[Records contained in a dataset]
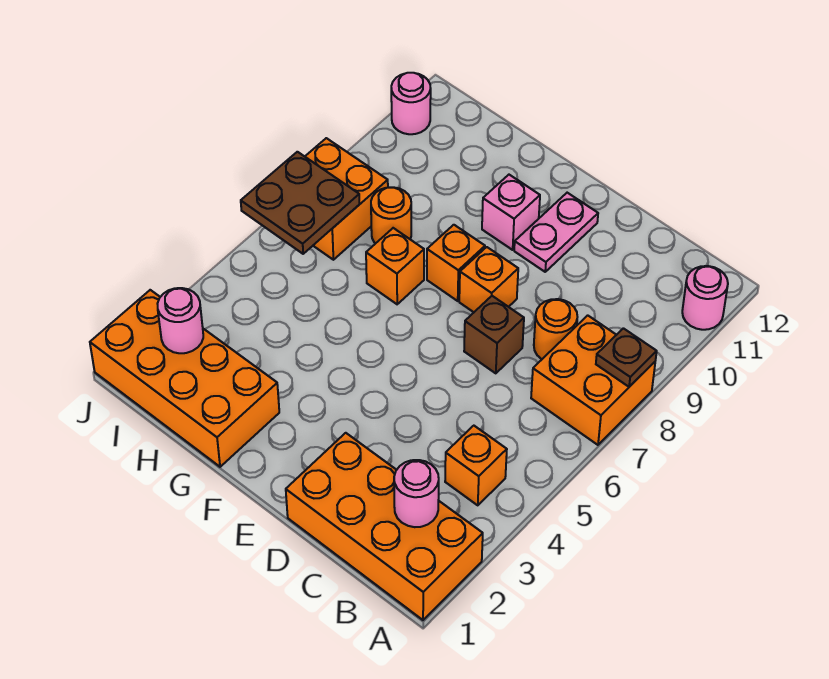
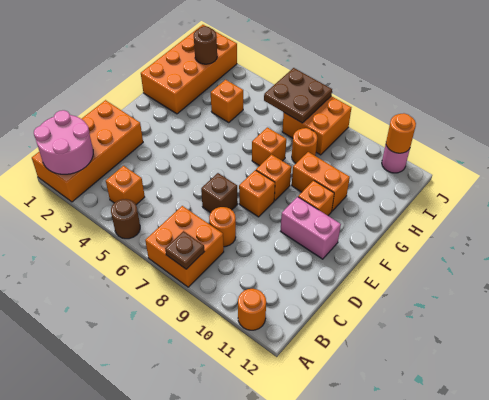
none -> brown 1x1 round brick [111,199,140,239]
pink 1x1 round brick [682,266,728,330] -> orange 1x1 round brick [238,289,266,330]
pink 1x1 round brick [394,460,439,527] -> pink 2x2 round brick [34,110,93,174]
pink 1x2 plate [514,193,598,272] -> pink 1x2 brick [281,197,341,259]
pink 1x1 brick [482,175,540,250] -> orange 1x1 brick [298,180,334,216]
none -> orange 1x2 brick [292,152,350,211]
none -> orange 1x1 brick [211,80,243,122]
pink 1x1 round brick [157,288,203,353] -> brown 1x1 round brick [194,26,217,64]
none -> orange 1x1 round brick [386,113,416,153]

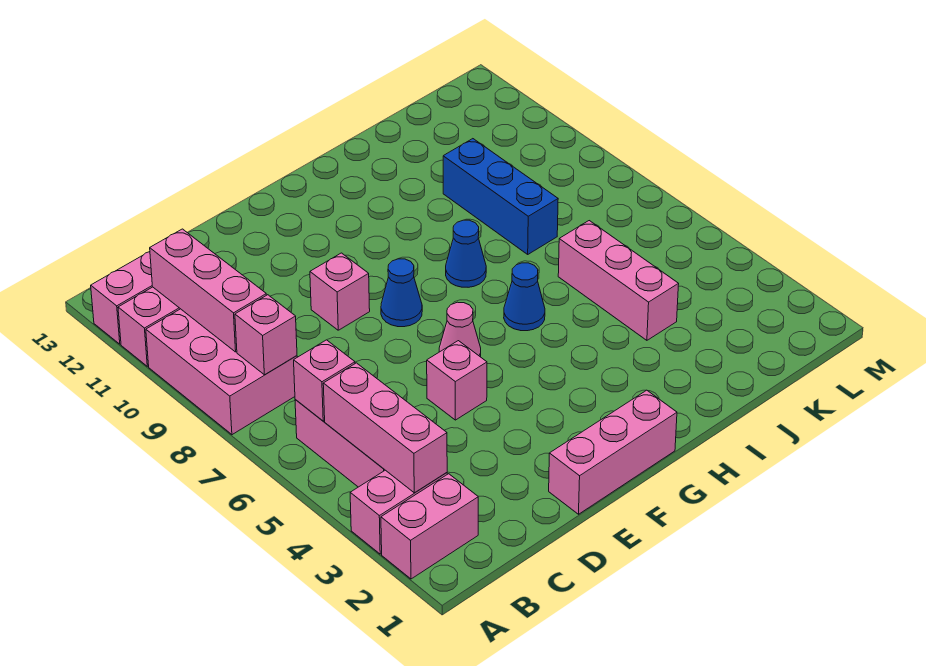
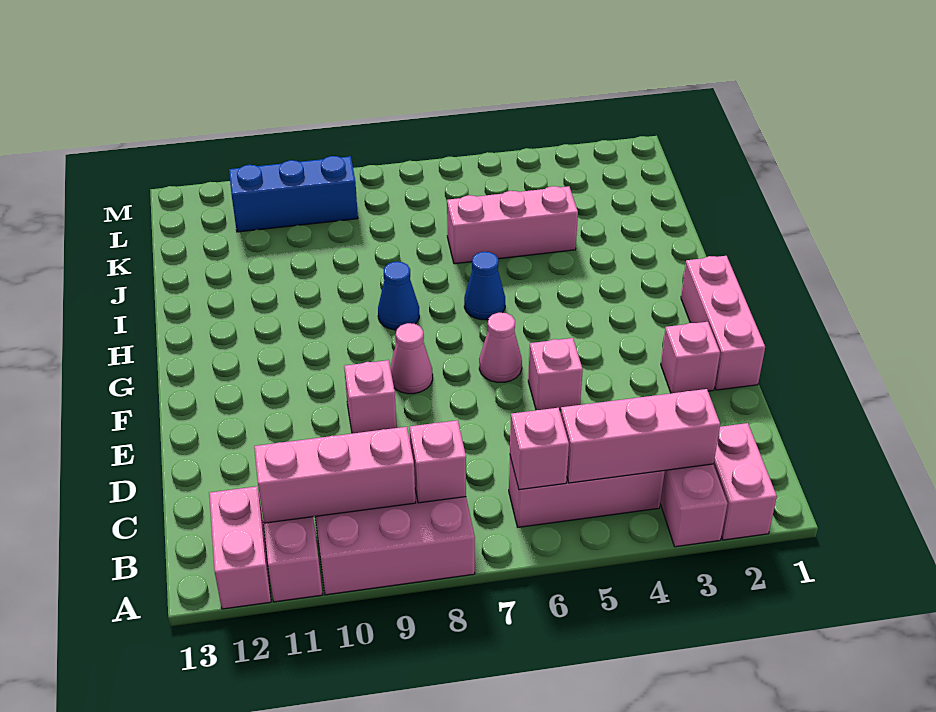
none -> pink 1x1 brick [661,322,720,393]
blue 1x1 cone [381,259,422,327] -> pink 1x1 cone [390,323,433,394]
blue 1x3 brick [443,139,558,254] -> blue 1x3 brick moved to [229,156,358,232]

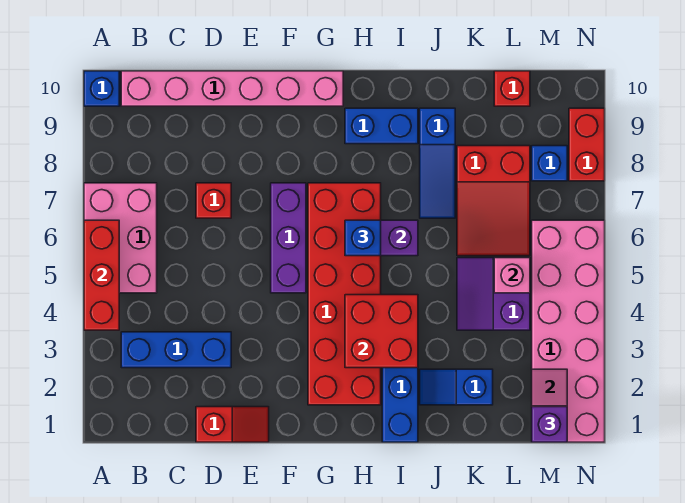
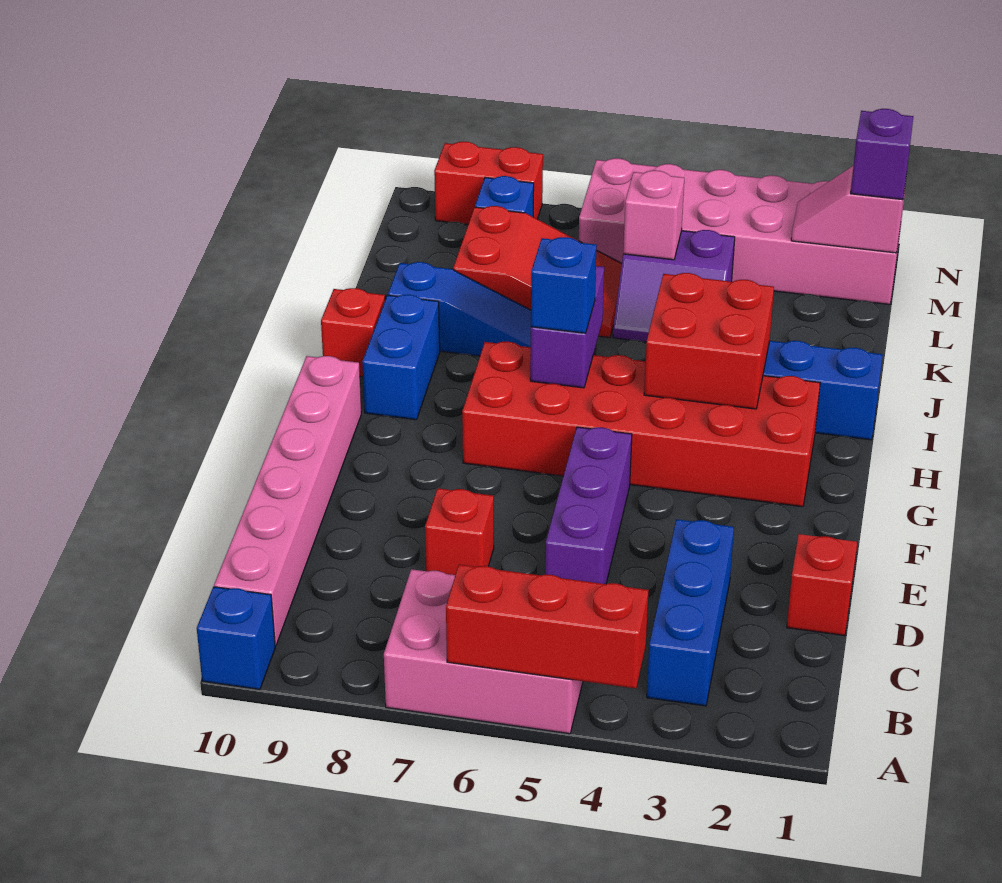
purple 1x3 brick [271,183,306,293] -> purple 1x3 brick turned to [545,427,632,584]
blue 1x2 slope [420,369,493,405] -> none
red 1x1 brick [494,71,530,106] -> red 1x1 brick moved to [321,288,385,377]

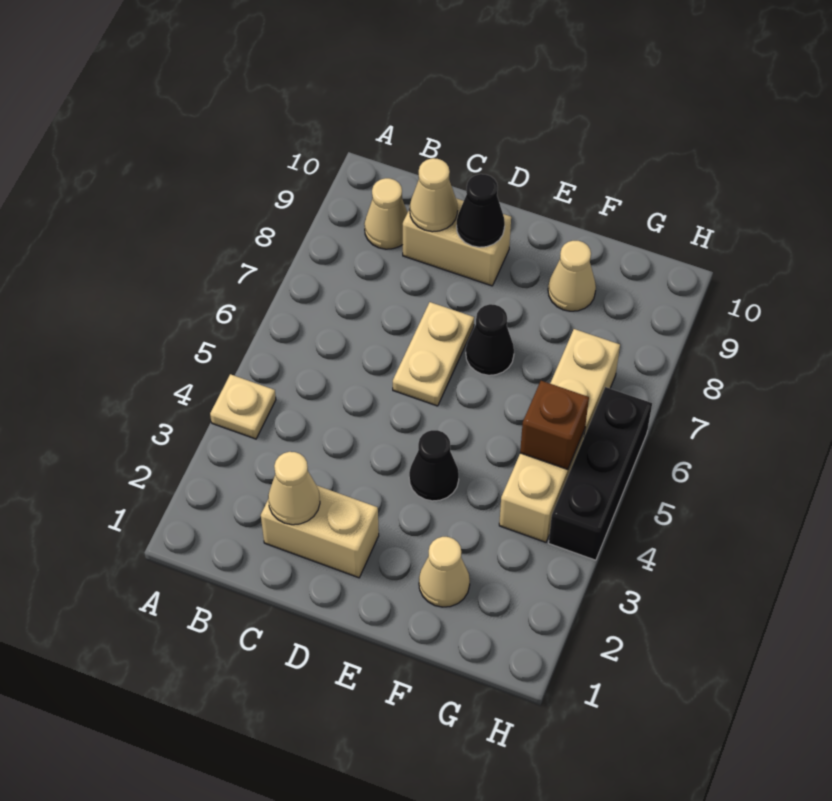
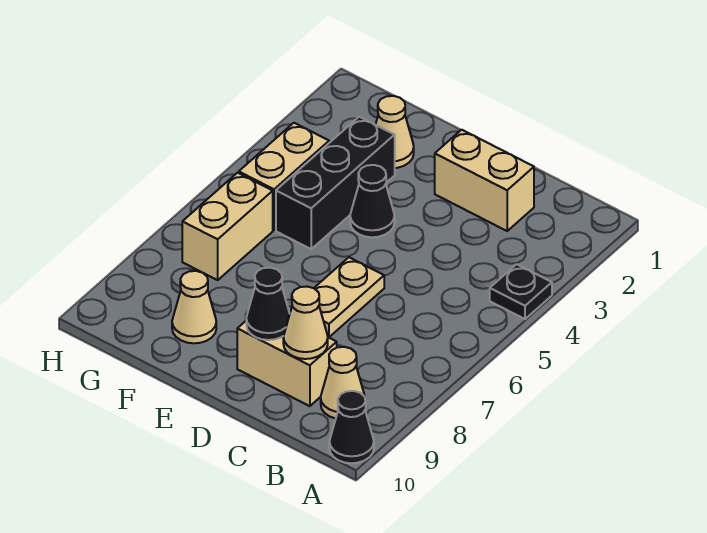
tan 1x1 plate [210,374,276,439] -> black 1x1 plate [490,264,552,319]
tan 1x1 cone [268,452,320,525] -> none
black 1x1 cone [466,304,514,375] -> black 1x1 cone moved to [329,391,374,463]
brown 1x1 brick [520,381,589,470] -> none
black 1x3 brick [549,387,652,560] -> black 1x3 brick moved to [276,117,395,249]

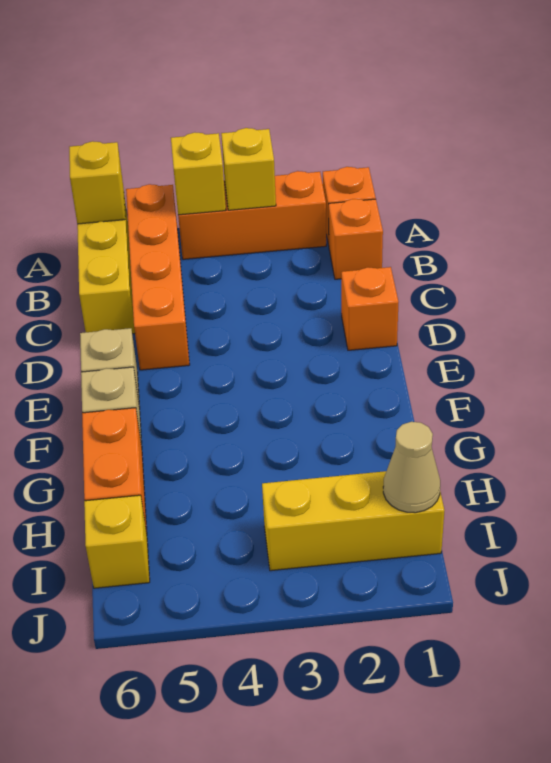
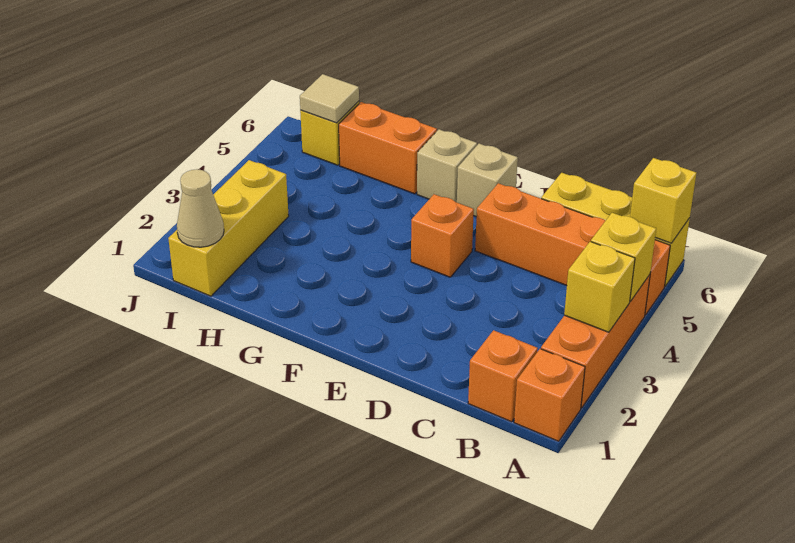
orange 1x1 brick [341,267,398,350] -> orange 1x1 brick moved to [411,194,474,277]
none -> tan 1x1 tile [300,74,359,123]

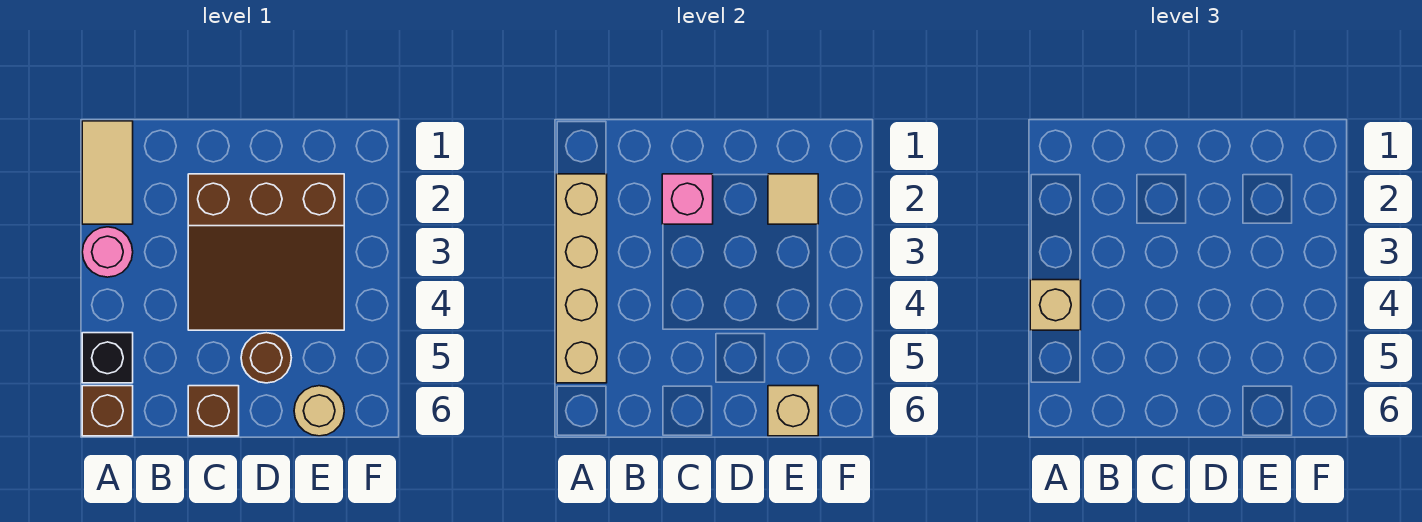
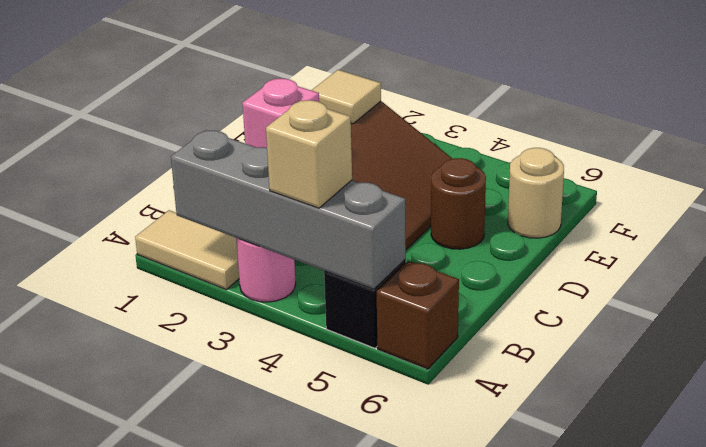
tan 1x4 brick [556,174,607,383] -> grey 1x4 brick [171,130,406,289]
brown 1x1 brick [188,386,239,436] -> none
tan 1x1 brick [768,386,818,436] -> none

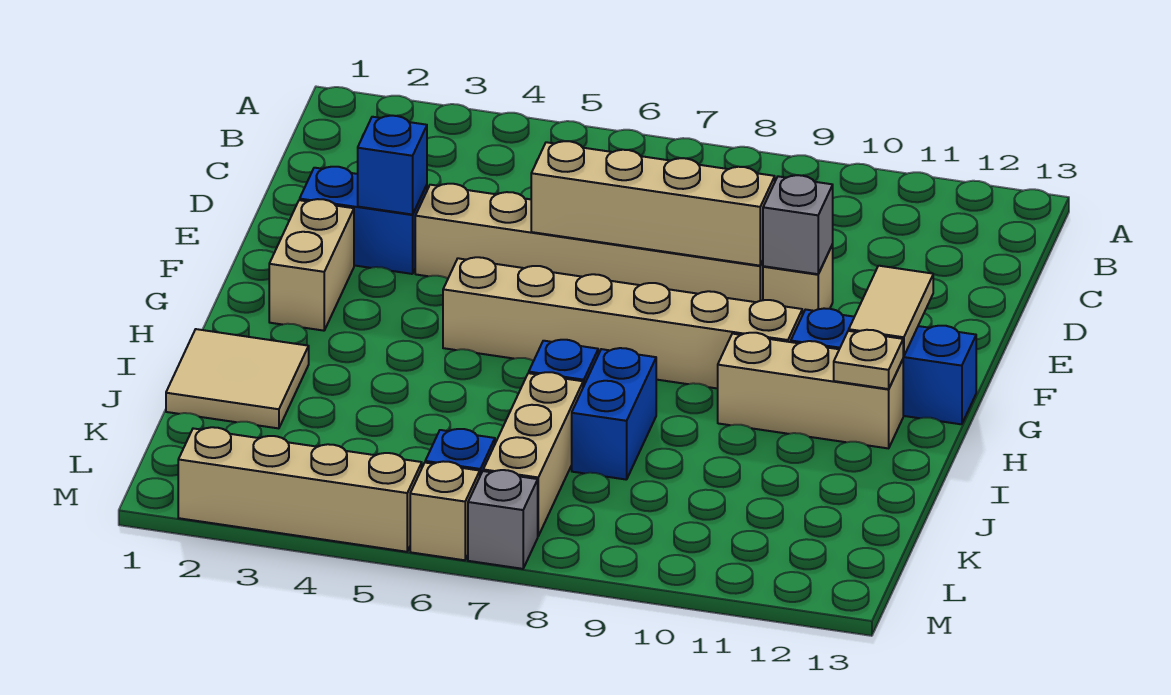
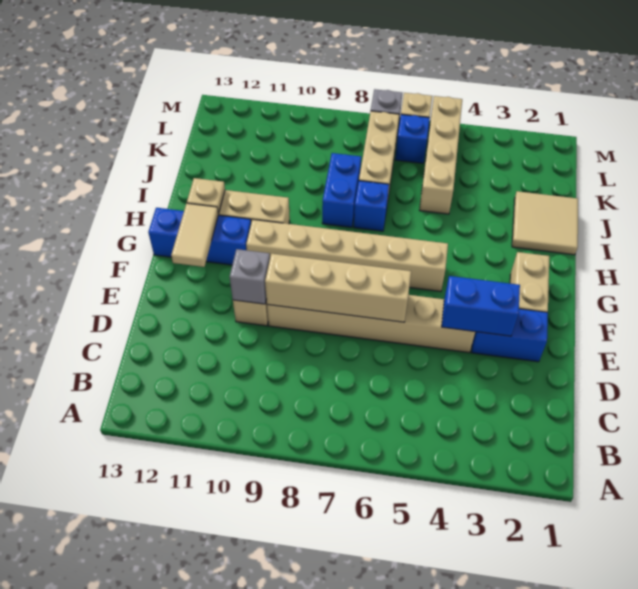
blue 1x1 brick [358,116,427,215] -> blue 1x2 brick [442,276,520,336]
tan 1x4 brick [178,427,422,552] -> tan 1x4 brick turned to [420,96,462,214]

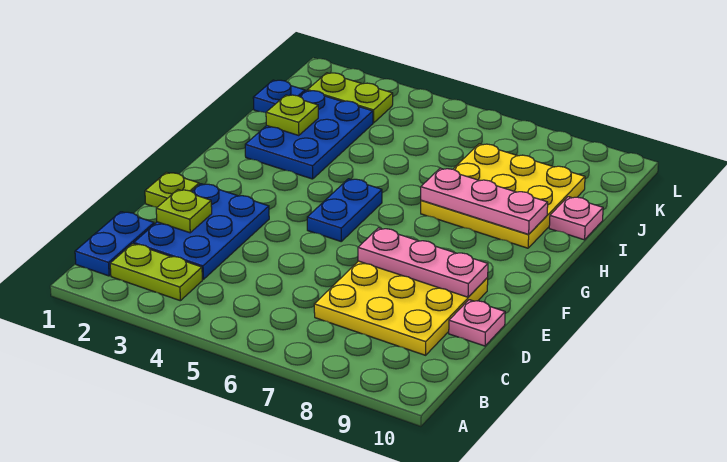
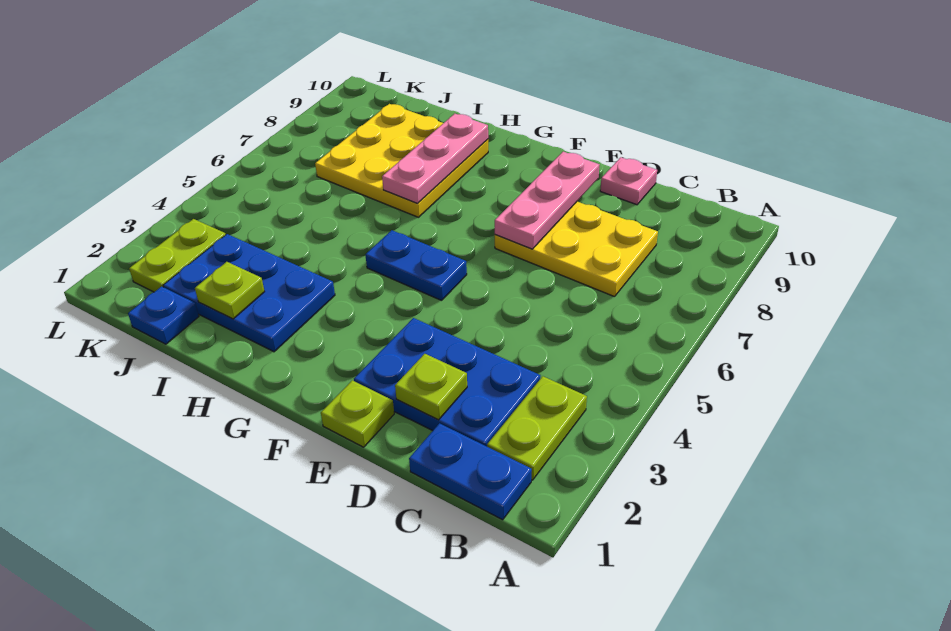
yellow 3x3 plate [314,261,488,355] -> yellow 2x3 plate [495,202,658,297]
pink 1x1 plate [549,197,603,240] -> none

— Assignment —
Each line that contains the string "none" should be copied from the data above.

— Your solution —
none -> brown 1x1 round brick [111,199,140,239]
none -> orange 1x2 brick [292,152,350,211]
none -> orange 1x1 brick [211,80,243,122]
none -> orange 1x1 round brick [386,113,416,153]
none -> pink 1x1 brick [661,322,720,393]
blue 1x2 slope [420,369,493,405] -> none
tan 1x1 cone [268,452,320,525] -> none
brown 1x1 brick [520,381,589,470] -> none
none -> tan 1x1 tile [300,74,359,123]
brown 1x1 brick [188,386,239,436] -> none
tan 1x1 brick [768,386,818,436] -> none
pink 1x1 plate [549,197,603,240] -> none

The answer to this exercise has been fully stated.